- Supplied entries:
====

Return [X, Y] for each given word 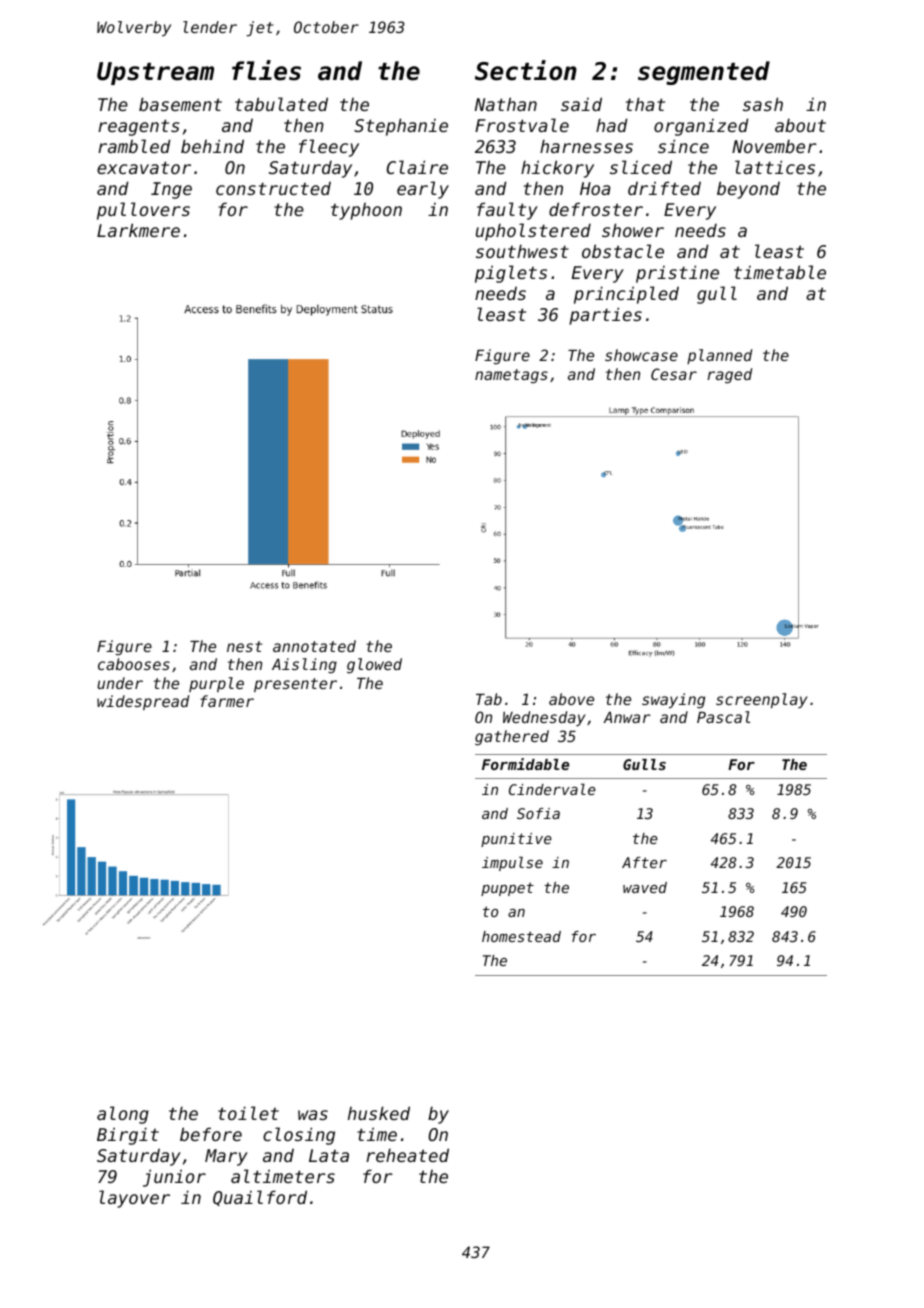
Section [526, 70]
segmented [704, 73]
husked [379, 1113]
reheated [407, 1155]
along [123, 1115]
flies [266, 70]
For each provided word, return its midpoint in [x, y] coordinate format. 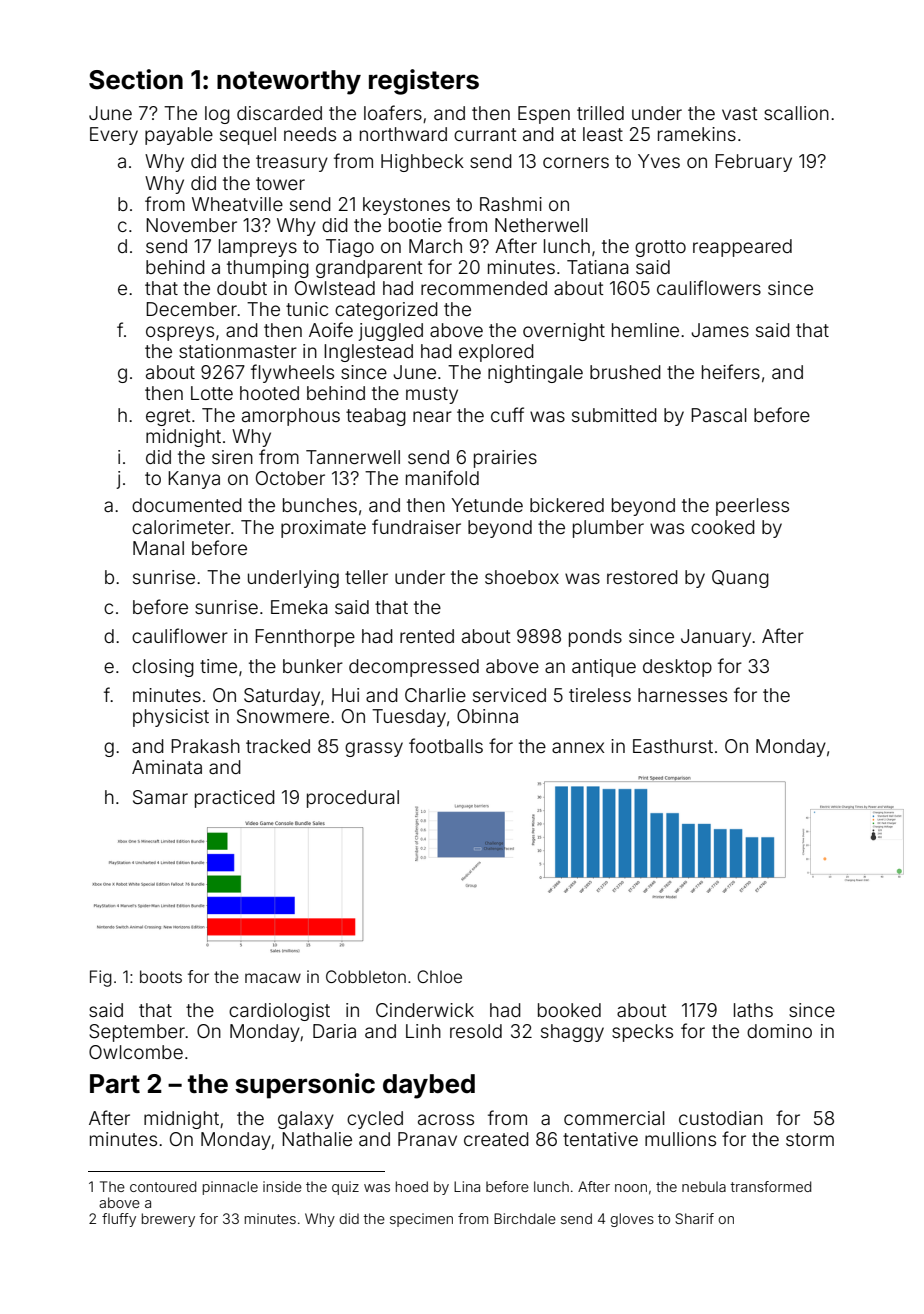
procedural [353, 799]
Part [115, 1084]
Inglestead [368, 353]
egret [168, 417]
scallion [796, 113]
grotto [660, 248]
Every [114, 136]
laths [753, 1010]
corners [576, 162]
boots [161, 976]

====

- Challenge: Rewrite all of the rows above, changing "word" to "term" and leaving everything else as it is. Omit the pictures from your answer.

- Solution for this task:
Return [X, Y] for each given term 
Section [526, 70]
segmented [704, 73]
husked [379, 1113]
reheated [407, 1155]
along [123, 1115]
flies [266, 70]
For each provided term, return its midpoint in [x, y] coordinate format. 
procedural [353, 799]
Part [115, 1084]
Inglestead [368, 353]
egret [168, 417]
scallion [796, 113]
grotto [660, 248]
Every [114, 136]
laths [753, 1010]
corners [576, 162]
boots [161, 976]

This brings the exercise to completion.